Required task → Pick out each line in the listing that includes the string "shortInstrumentName" and copy those lines.

====== Record excerpts

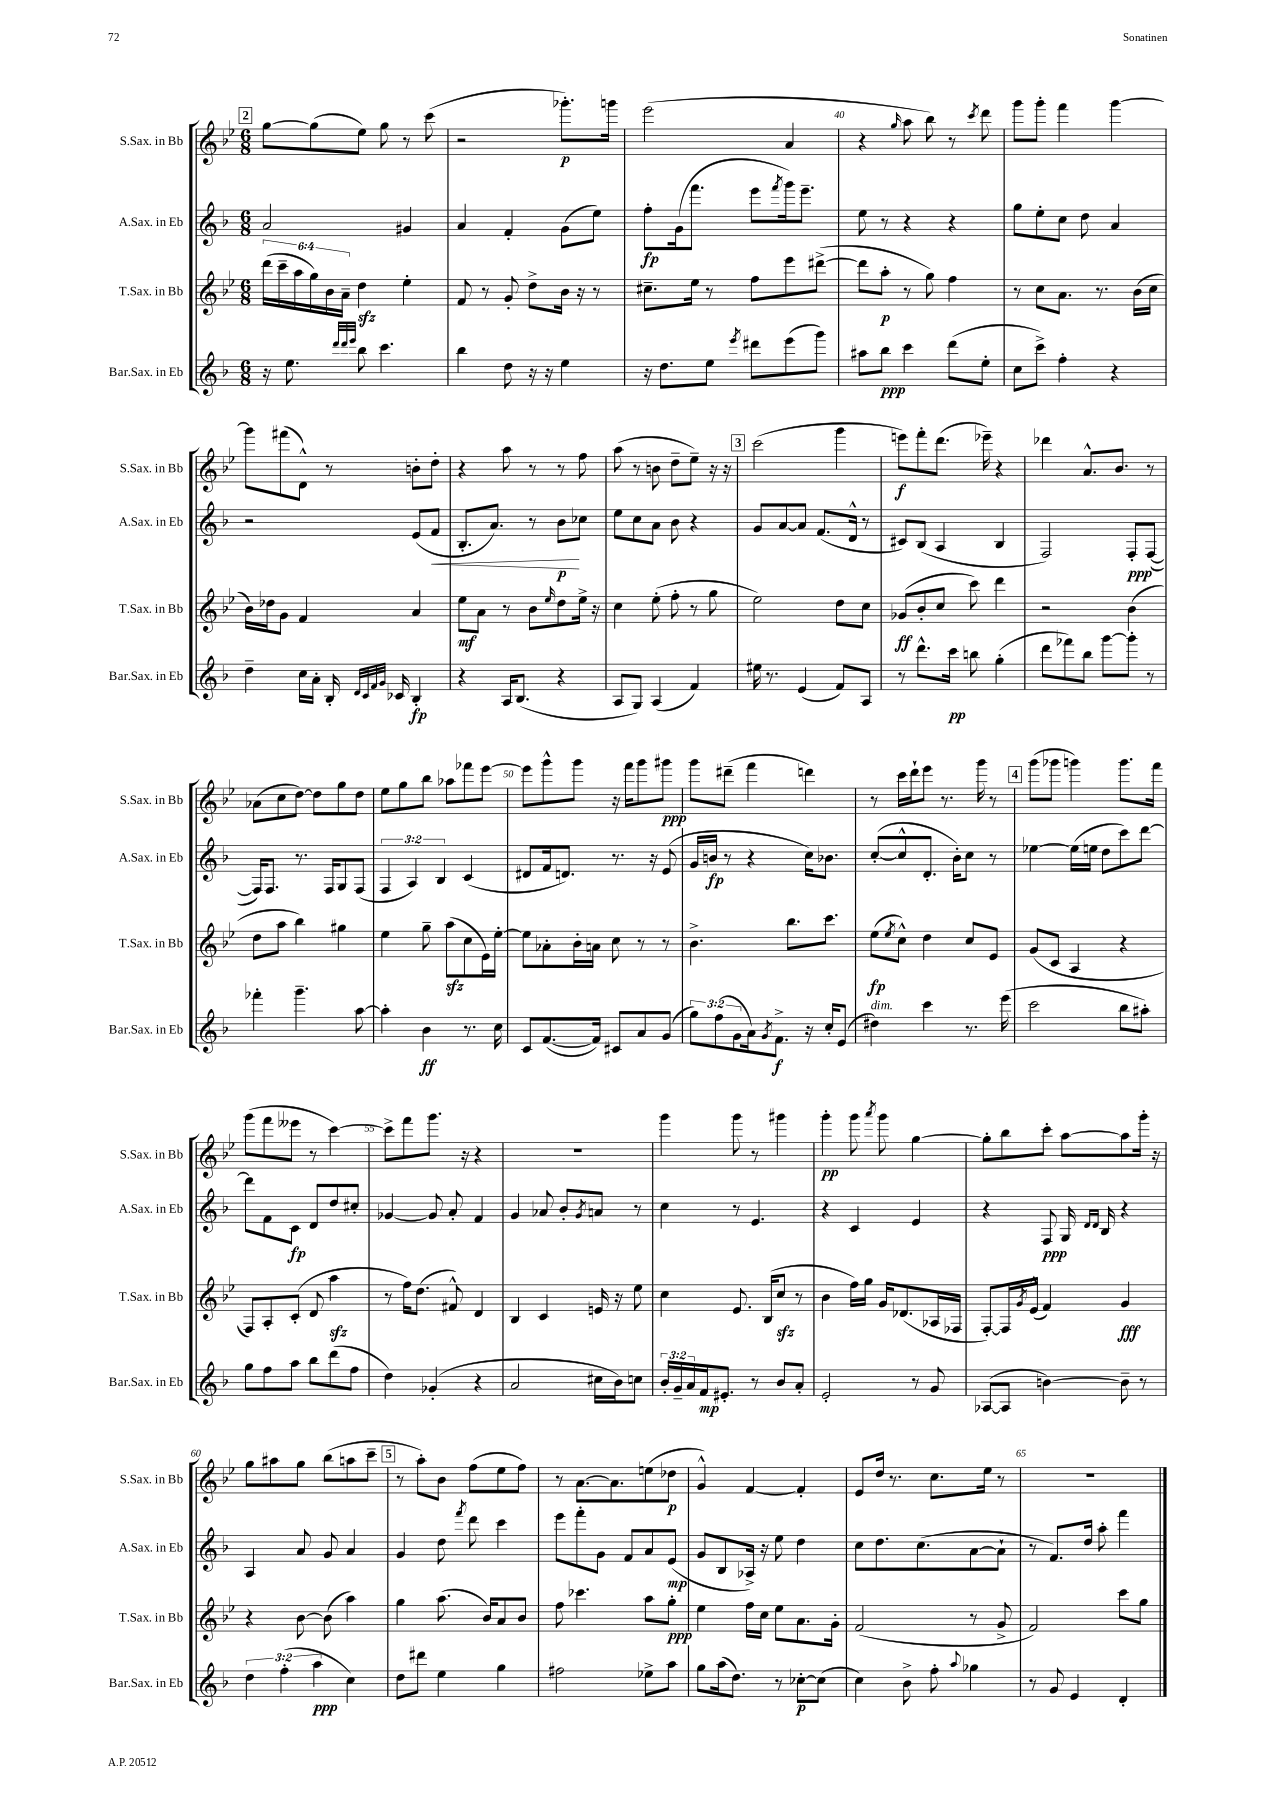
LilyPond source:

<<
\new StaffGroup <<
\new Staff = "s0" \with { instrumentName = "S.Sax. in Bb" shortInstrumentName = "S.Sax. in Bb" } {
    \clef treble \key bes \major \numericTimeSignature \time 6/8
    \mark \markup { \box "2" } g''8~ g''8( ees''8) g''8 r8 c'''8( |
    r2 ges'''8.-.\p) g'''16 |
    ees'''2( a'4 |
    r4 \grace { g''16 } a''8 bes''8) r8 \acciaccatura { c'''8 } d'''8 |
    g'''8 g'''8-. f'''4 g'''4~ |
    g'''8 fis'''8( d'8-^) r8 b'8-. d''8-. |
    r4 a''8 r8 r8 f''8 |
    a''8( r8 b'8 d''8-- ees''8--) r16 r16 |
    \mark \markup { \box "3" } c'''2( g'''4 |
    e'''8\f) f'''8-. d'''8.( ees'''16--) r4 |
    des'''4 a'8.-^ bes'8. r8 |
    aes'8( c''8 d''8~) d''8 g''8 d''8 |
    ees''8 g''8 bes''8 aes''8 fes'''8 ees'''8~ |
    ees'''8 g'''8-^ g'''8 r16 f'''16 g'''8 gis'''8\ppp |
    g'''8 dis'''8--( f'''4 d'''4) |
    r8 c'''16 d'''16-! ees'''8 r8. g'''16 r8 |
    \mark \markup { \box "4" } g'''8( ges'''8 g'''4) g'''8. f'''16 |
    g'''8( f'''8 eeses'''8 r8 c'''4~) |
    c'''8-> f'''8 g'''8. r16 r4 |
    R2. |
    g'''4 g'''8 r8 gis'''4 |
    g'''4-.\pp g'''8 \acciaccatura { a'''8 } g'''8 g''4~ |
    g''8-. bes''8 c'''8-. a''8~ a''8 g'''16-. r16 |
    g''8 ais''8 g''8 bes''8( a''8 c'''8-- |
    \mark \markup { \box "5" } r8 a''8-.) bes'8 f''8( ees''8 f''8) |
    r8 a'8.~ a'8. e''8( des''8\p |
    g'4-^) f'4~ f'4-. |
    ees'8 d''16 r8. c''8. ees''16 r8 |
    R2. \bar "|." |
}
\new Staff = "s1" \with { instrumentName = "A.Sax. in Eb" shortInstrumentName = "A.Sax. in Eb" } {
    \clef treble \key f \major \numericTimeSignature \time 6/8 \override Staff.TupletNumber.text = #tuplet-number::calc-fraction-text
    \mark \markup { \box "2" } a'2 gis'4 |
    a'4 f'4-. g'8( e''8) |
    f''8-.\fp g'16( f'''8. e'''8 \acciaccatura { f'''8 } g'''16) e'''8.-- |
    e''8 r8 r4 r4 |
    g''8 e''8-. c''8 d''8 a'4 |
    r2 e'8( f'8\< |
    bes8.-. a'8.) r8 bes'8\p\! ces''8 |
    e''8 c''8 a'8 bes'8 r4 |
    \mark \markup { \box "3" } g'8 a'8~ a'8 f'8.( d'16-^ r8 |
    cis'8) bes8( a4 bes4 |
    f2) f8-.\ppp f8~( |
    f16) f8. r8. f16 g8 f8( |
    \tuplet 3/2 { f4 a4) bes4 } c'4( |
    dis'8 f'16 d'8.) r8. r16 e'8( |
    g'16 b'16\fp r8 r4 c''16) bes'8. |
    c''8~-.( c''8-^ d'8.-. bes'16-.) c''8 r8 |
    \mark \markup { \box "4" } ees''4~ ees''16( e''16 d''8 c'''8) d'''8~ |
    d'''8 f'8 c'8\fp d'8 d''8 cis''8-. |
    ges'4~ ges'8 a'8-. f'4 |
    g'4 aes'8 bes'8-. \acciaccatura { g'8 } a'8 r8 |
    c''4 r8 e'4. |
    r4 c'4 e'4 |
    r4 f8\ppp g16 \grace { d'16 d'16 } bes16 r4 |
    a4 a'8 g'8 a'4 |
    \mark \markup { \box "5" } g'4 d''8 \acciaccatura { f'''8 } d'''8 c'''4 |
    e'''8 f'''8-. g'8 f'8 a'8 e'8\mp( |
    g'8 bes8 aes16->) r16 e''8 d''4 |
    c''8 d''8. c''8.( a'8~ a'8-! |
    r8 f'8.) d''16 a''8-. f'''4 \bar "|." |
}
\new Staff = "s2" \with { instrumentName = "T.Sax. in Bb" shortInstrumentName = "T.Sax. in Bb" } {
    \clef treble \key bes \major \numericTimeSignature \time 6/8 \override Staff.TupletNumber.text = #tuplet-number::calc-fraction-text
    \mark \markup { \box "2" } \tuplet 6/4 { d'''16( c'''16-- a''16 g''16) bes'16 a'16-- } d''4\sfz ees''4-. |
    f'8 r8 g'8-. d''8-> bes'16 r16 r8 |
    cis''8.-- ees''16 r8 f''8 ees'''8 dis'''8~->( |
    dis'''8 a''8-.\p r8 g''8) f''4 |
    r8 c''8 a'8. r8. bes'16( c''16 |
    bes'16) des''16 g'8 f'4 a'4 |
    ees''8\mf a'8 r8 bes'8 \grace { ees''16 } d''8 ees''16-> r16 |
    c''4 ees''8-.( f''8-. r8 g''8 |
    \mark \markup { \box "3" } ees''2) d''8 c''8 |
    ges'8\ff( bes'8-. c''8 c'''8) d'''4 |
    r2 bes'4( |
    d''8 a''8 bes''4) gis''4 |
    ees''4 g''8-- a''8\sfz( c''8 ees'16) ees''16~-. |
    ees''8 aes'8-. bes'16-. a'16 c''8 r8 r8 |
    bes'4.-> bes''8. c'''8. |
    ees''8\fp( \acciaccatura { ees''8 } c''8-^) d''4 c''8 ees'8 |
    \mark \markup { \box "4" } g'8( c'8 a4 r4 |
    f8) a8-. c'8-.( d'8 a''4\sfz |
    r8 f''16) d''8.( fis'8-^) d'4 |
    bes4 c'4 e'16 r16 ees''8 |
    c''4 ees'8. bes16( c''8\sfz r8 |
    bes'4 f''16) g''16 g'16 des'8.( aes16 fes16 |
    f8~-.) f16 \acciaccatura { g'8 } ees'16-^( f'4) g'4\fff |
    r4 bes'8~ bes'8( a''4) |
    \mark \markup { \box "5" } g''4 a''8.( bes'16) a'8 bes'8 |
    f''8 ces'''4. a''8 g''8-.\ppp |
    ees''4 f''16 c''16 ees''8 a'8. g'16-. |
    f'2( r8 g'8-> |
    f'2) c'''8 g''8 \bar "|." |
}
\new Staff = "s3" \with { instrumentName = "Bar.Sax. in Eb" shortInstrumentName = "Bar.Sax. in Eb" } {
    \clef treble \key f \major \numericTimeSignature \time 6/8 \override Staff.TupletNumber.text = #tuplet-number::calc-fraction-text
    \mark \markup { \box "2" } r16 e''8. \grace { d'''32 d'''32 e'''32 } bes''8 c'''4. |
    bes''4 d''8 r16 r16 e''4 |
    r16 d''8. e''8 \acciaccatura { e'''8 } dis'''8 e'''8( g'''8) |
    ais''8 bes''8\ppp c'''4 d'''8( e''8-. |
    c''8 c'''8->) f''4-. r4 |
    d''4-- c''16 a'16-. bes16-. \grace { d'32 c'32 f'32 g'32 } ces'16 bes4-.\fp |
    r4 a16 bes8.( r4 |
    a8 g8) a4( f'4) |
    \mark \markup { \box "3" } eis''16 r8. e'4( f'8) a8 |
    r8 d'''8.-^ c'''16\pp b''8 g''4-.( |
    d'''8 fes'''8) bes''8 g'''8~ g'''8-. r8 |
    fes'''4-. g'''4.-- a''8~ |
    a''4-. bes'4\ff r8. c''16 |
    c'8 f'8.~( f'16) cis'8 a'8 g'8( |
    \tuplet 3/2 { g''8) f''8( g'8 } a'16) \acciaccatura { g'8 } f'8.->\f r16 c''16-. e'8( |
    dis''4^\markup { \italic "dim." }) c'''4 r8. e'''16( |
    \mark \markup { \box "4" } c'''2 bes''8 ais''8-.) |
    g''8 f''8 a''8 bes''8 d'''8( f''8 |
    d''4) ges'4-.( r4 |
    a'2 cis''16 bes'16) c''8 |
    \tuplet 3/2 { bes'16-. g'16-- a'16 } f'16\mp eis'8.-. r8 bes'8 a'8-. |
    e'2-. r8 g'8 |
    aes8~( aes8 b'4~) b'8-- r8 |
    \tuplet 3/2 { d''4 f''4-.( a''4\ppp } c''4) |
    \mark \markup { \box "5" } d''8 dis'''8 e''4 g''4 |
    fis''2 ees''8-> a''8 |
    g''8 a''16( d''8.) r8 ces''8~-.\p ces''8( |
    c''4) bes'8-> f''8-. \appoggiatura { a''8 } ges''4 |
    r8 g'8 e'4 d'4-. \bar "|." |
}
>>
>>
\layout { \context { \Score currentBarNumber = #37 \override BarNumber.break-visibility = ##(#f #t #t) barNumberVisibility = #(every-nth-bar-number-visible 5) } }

============
====== Record excerpts

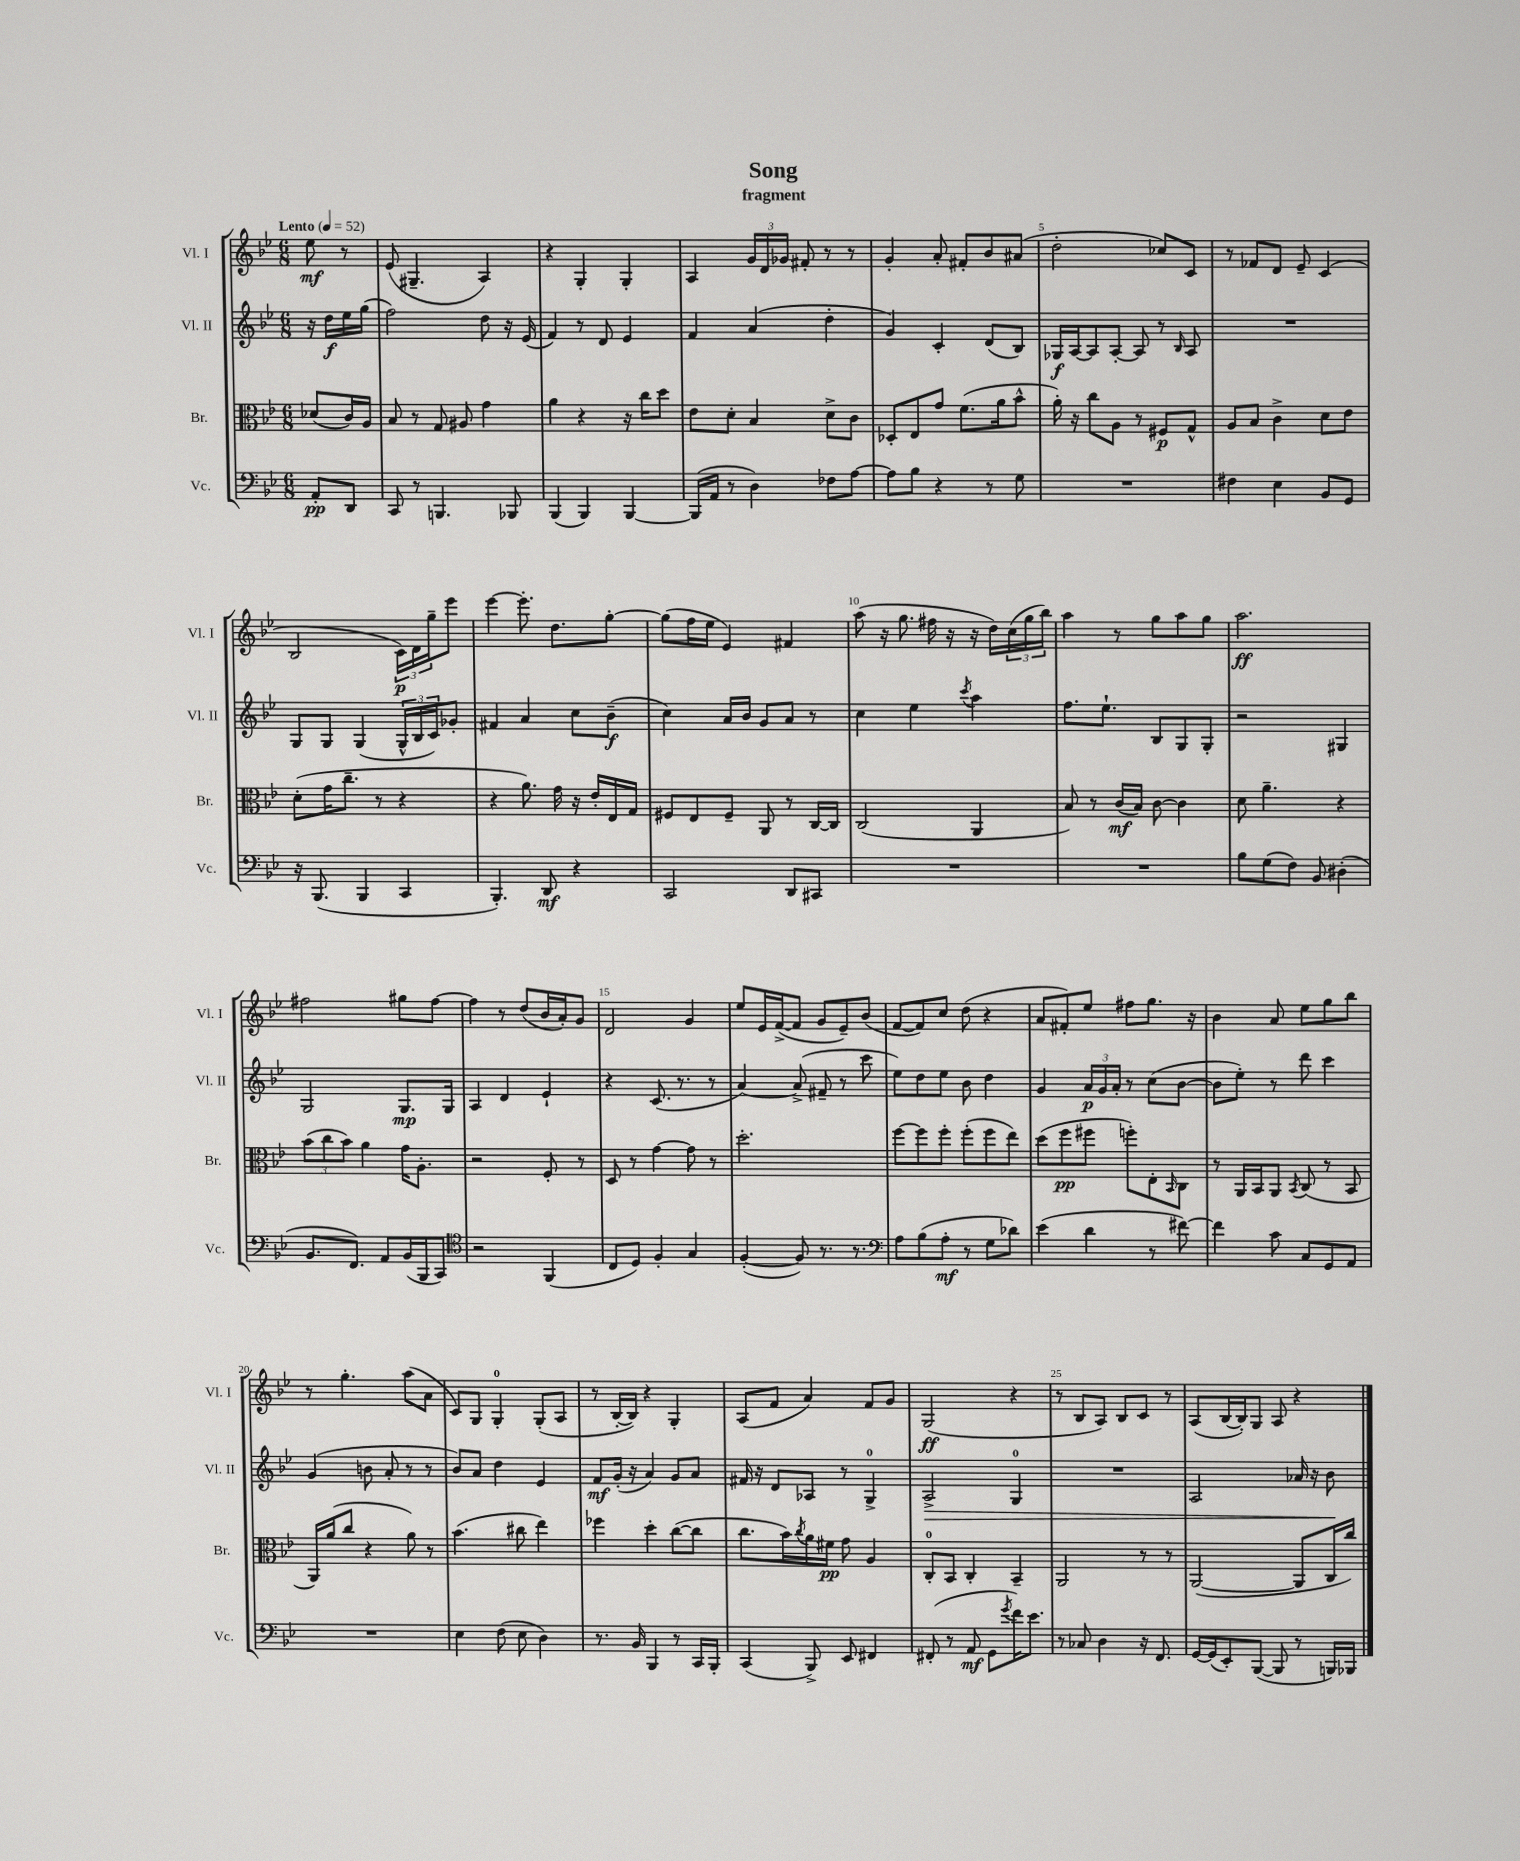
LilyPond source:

============

Response to this exercise →
\new Staff = "s0" \with { instrumentName = "S.Sax. in Bb" shortInstrumentName = "S.Sax. in Bb" } {
\new Staff = "s1" \with { instrumentName = "A.Sax. in Eb" shortInstrumentName = "A.Sax. in Eb" } {
\new Staff = "s2" \with { instrumentName = "T.Sax. in Bb" shortInstrumentName = "T.Sax. in Bb" } {
\new Staff = "s3" \with { instrumentName = "Bar.Sax. in Eb" shortInstrumentName = "Bar.Sax. in Eb" } {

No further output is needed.